_EXERCISE AIM_:
For each line below, check for the word "down", then state how many lines contain it, with no other output.

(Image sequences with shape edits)
* * *

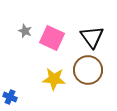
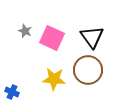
blue cross: moved 2 px right, 5 px up
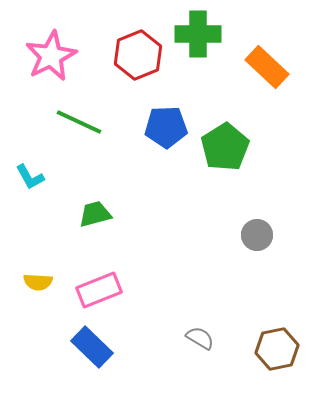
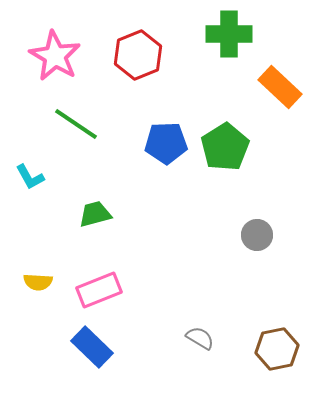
green cross: moved 31 px right
pink star: moved 4 px right; rotated 15 degrees counterclockwise
orange rectangle: moved 13 px right, 20 px down
green line: moved 3 px left, 2 px down; rotated 9 degrees clockwise
blue pentagon: moved 16 px down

* * *

_EXERCISE SOLUTION_:
3